WHAT IS EXPECTED => Read through the listing, and wherever a line holds the word "star", return it.

INPUT FOR THIS TASK =>
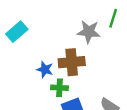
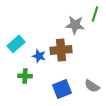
cyan rectangle: (17, 32) -> (16, 44), moved
green cross: (60, 88) -> (25, 76), moved

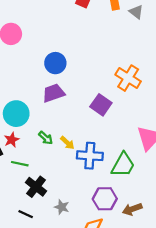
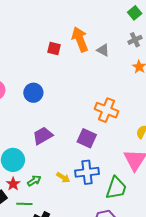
blue circle: (55, 63) -> (33, 93), moved
green arrow: (46, 138) -> (34, 181), moved, turned -64
blue cross: (90, 156) -> (87, 172), moved

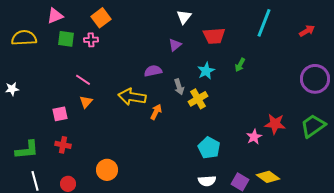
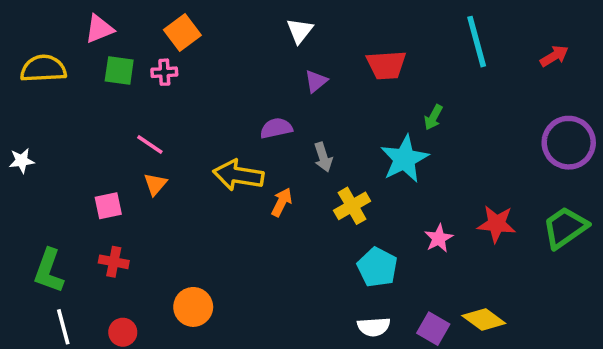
white triangle: (184, 17) -> (300, 31), moved
cyan line: (264, 23) -> (477, 42), turned -36
cyan star: (206, 71) -> (404, 159), moved, size x1.5
yellow cross: (198, 99) -> (352, 206), moved
pink star: (254, 137) -> (439, 238), moved
green L-shape: (27, 150) -> (49, 271), turned 115

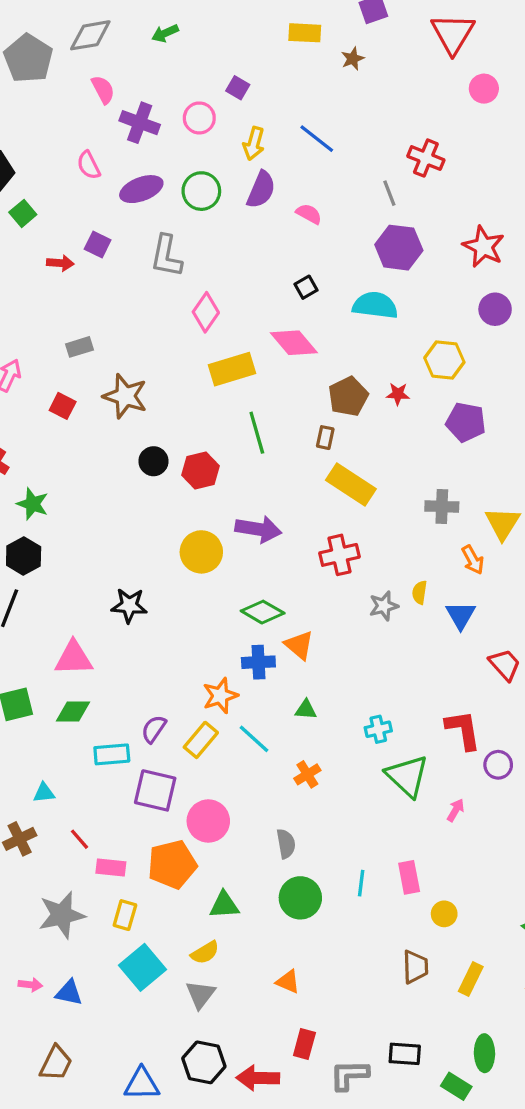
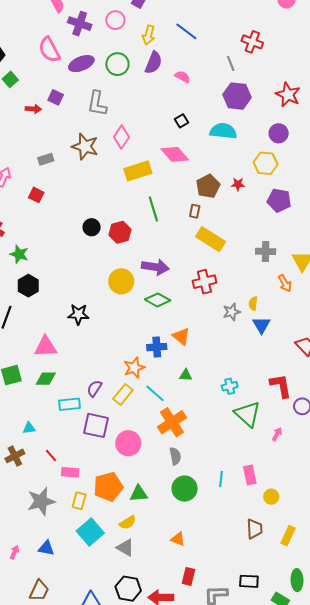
pink semicircle: (89, 165) -> (49, 50), size x1.5
purple circle: (495, 309) -> (279, 133), moved
brown star: (125, 396) -> (85, 146), moved
black hexagon: (24, 556) -> (28, 286), moved
green diamond: (263, 612) -> (158, 300), moved
blue triangle: (461, 615) -> (262, 325), moved
orange cross: (307, 774) -> (172, 422), moved, size x1.8
orange pentagon: (172, 864) -> (108, 487), moved
pink arrow: (30, 985) -> (14, 552), moved, turned -72
gray triangle: (200, 994) -> (125, 548), turned -36

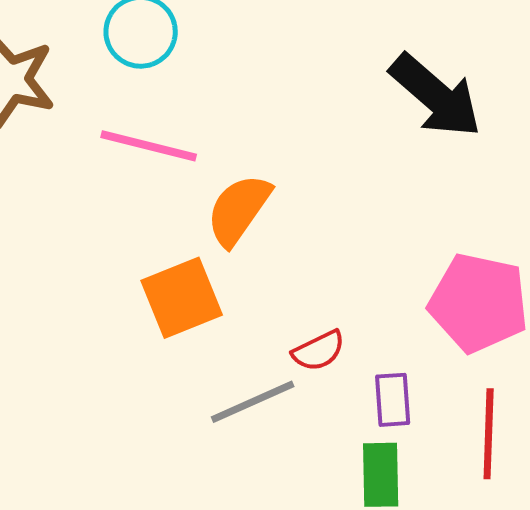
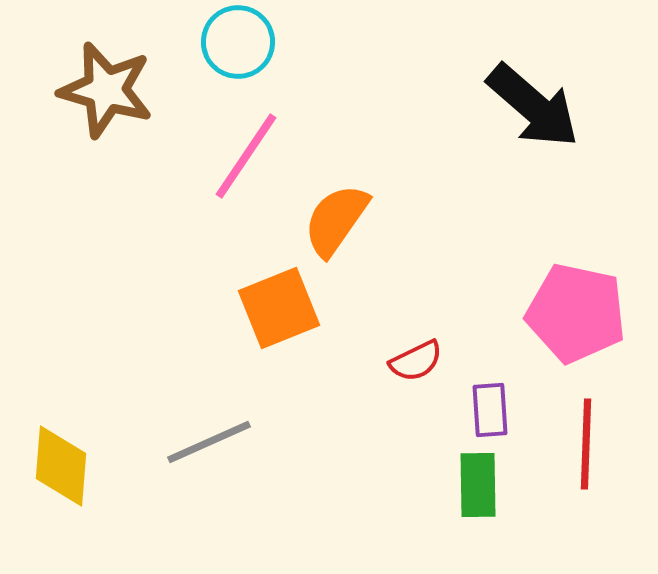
pink line: (149, 146) -> (246, 156), turned -70
gray line: (253, 402) -> (209, 442), moved

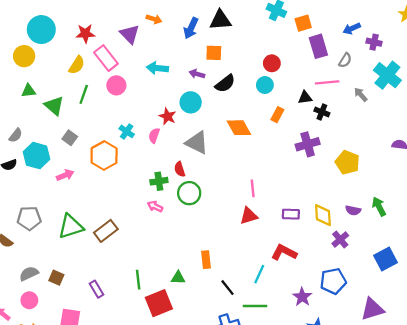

ANSWER TO THIS PROBLEM =>
cyan star: (206, 71) -> (404, 159), moved, size x1.5
pink star: (254, 137) -> (439, 238), moved
brown star: (125, 396) -> (85, 146), moved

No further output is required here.